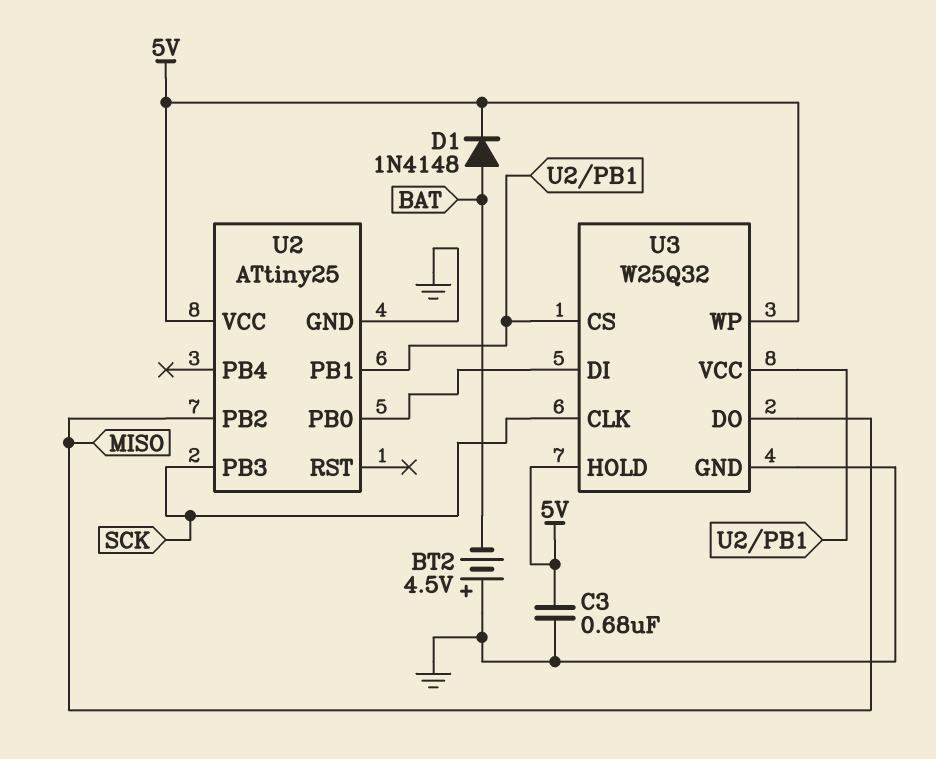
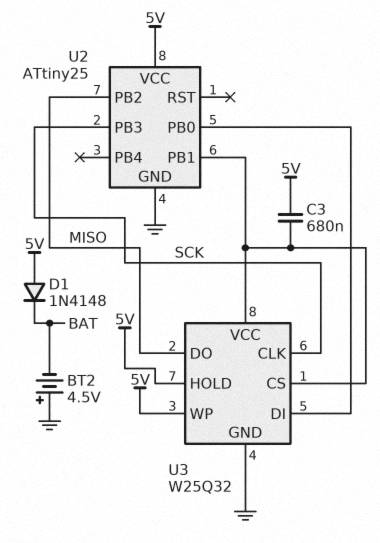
C3: 680nF (5V, GND) -> 680nF (5V, U2/PB1)
D1: diode 1N4148 (A BAT, K 5V) -> diode 1N4148 (A 5V, K BAT)

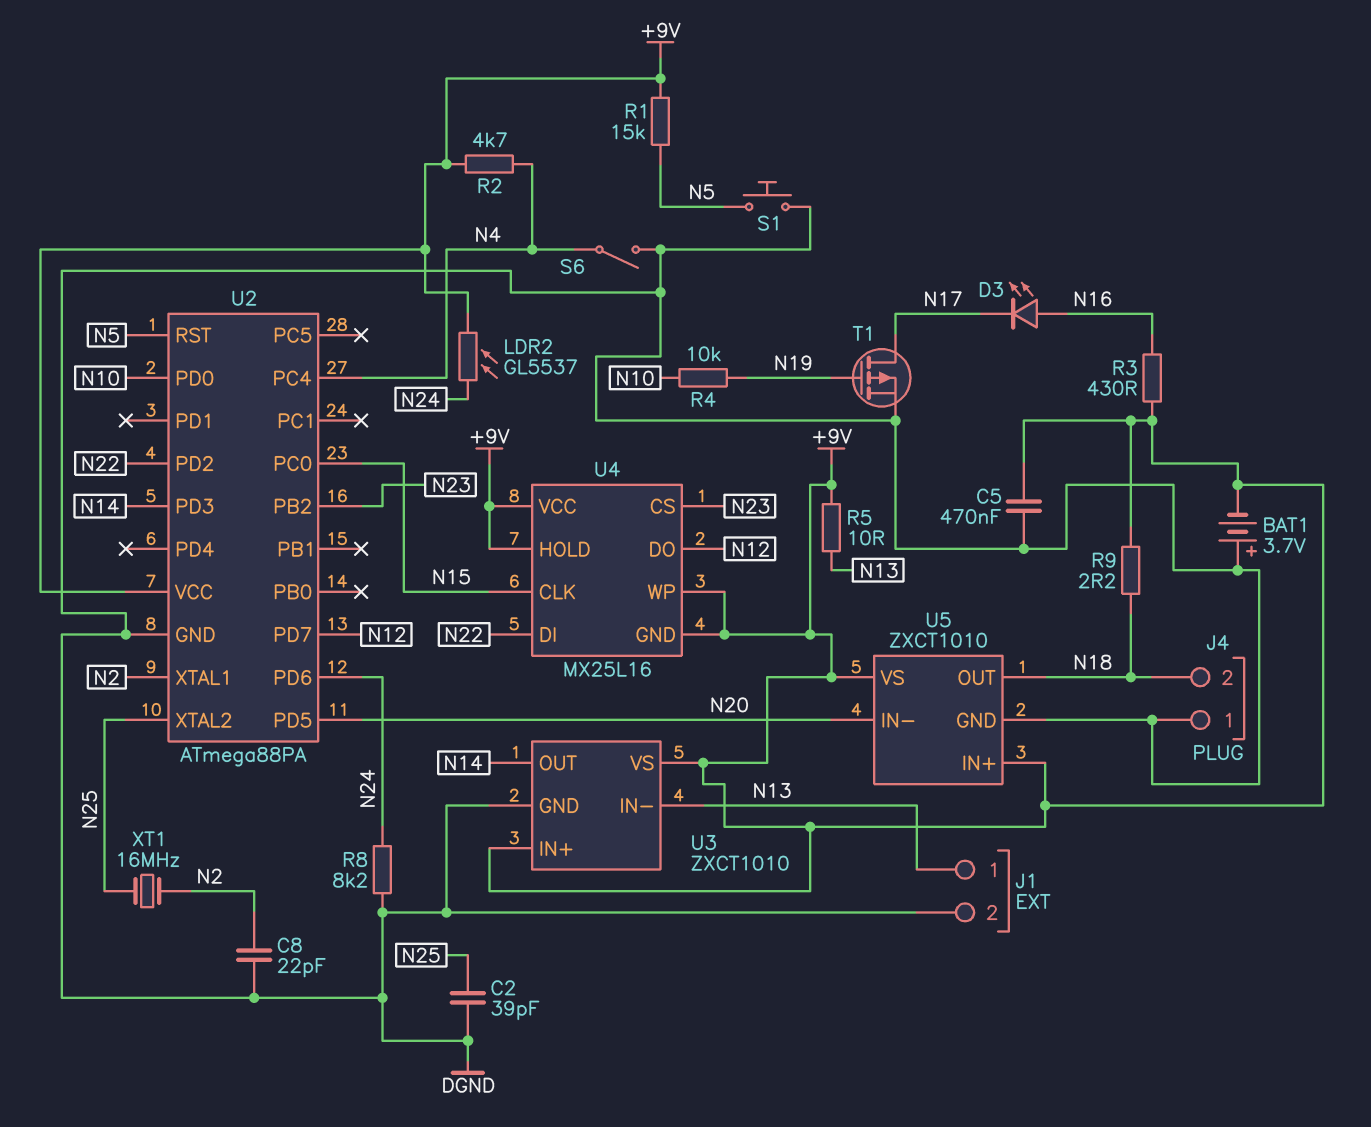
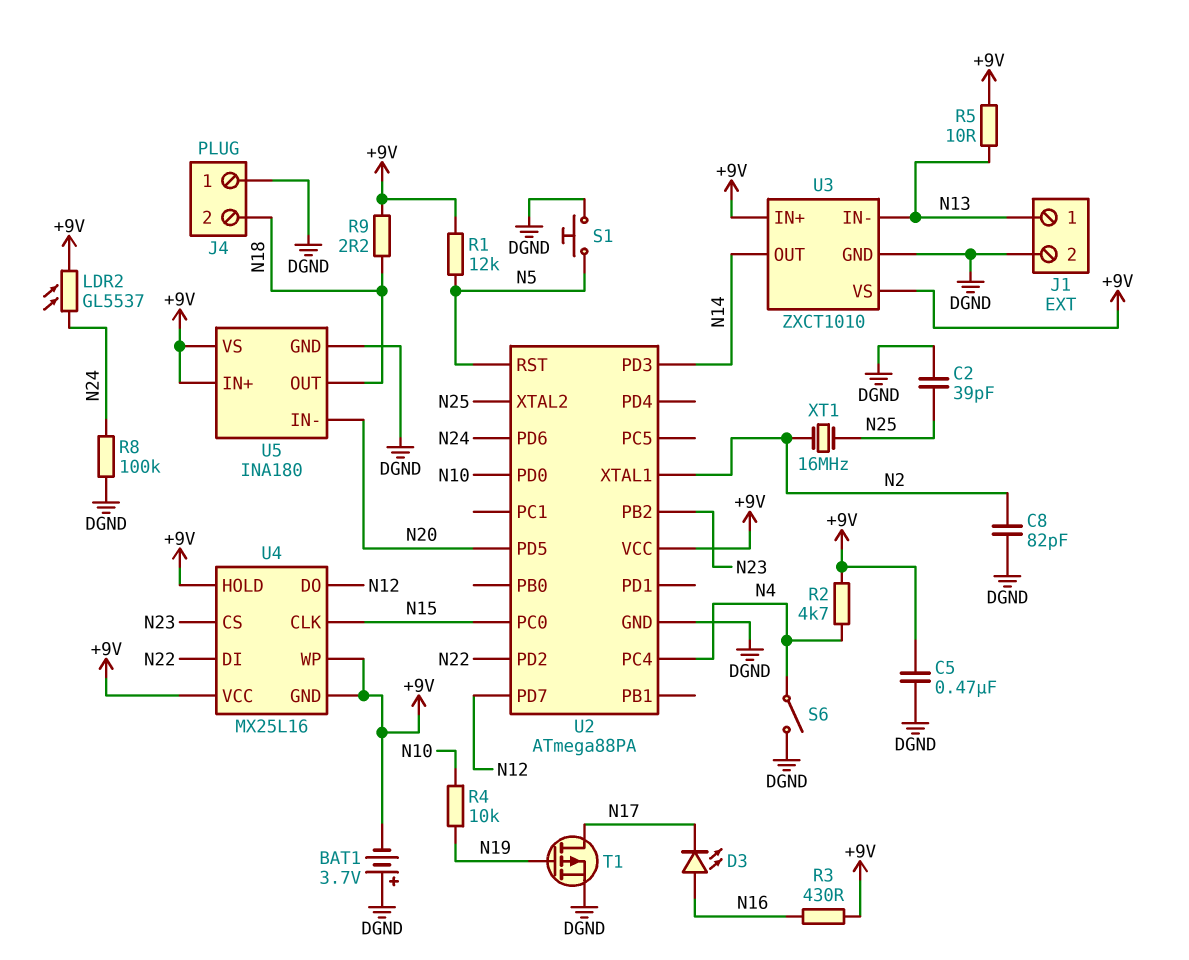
C8: 22pF (DGND, N2) -> 82pF (DGND, N2)
R1: 15k (+9V, N5) -> 12k (+9V, N5)
R8: 8.2k (DGND, N24) -> 100k (DGND, N24)
U5: ZXCT1010 -> INA180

### Exercise requirements:
Excluding the pictures, transcribe each entry above word for word.

### Output of the exercise:
C3: 680nF (5V, GND) -> 680nF (5V, U2/PB1)
D1: diode 1N4148 (A BAT, K 5V) -> diode 1N4148 (A 5V, K BAT)

C8: 22pF (DGND, N2) -> 82pF (DGND, N2)
R1: 15k (+9V, N5) -> 12k (+9V, N5)
R8: 8.2k (DGND, N24) -> 100k (DGND, N24)
U5: ZXCT1010 -> INA180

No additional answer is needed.